Object change listings

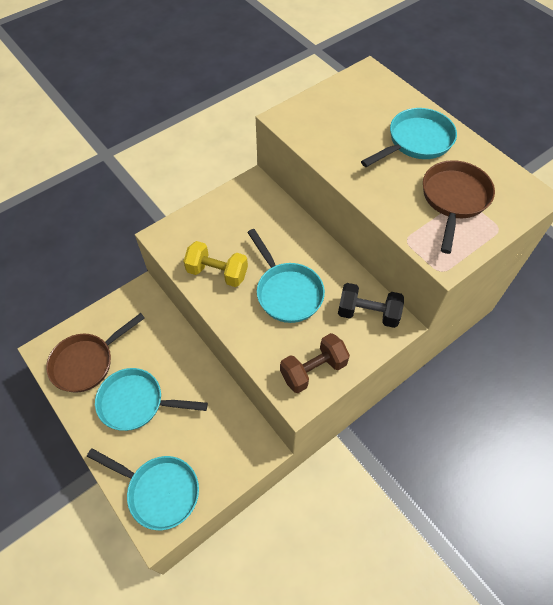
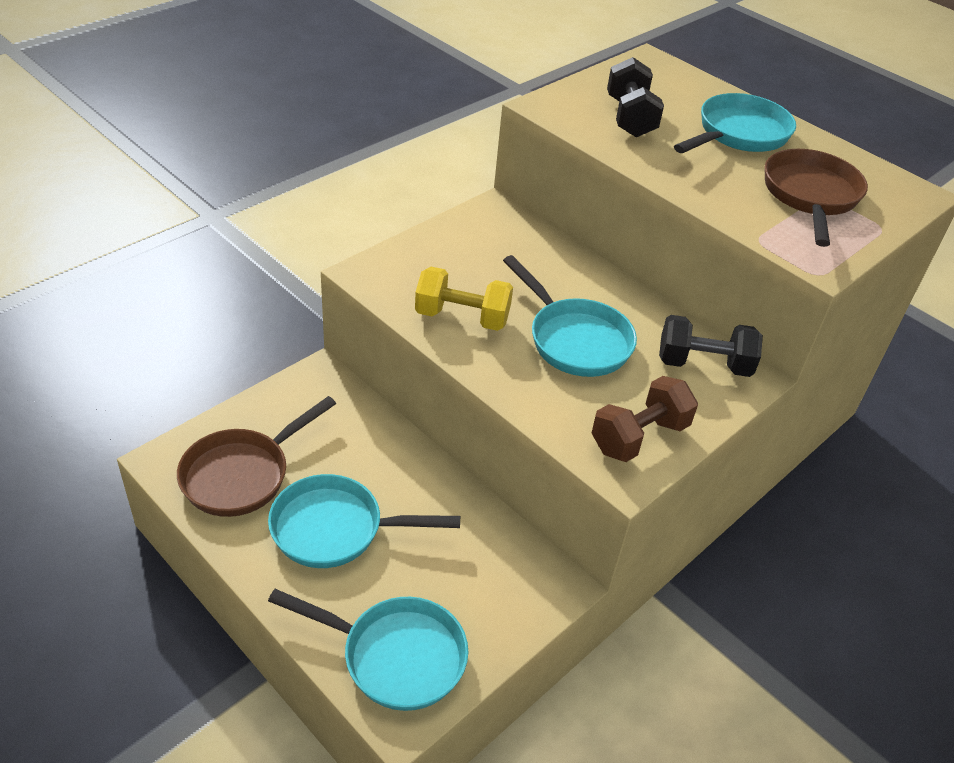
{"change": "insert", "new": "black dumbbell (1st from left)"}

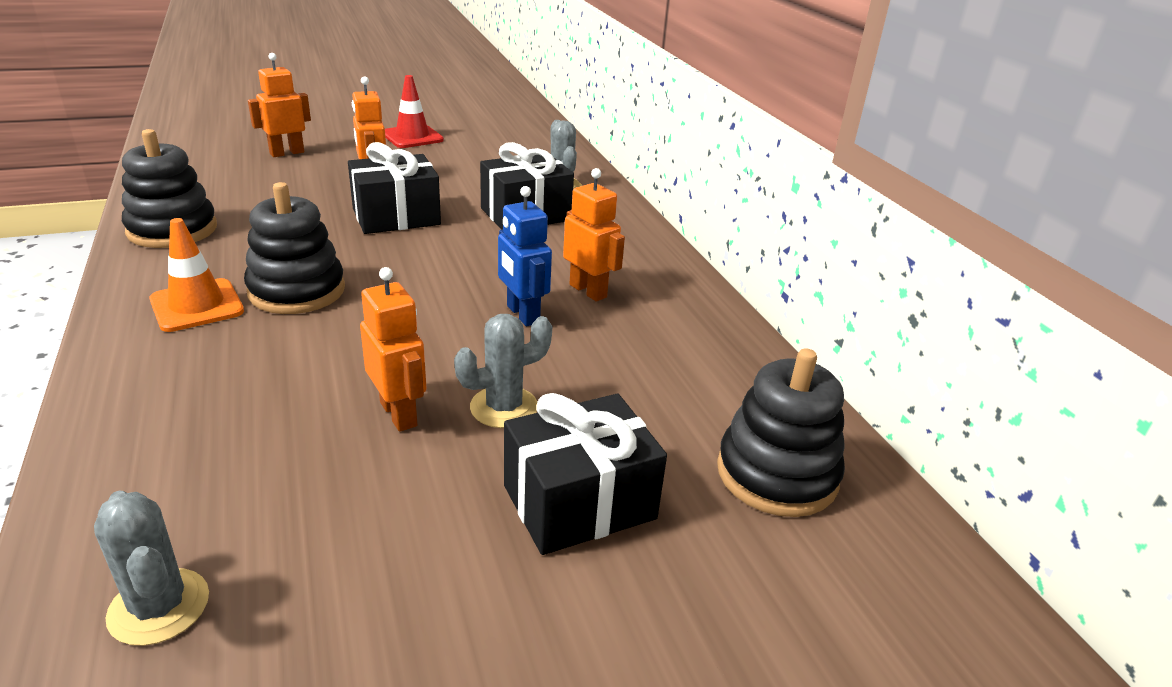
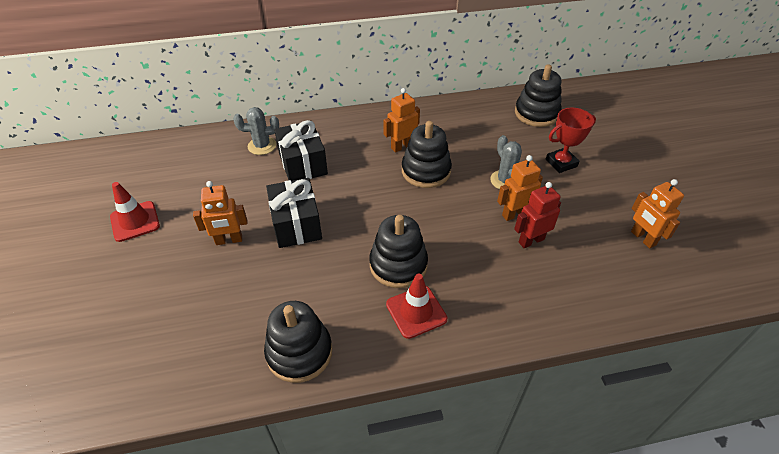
{"change": "delete", "old": "grey cactus (1st from left)"}
{"change": "recolor", "old": "orange traffic cone", "new": "red traffic cone (2nd from left)"}
{"change": "move", "old": "orange robot (1st from left in the first image)", "new": "orange robot (4th from left)"}
{"change": "replace", "old": "blue robot", "new": "black stacking toy (3rd from left)"}
{"change": "replace", "old": "black gift (3rd from left)", "new": "red trophy"}
{"change": "insert", "new": "red robot"}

### Exercise
The expected output is an exact copy of the lines from the top of the data above through the line containing "stacking toy (3rd", both included, with every picture omitted.

### Exercise output
{"change": "insert", "new": "black dumbbell (1st from left)"}

{"change": "delete", "old": "grey cactus (1st from left)"}
{"change": "recolor", "old": "orange traffic cone", "new": "red traffic cone (2nd from left)"}
{"change": "move", "old": "orange robot (1st from left in the first image)", "new": "orange robot (4th from left)"}
{"change": "replace", "old": "blue robot", "new": "black stacking toy (3rd from left)"}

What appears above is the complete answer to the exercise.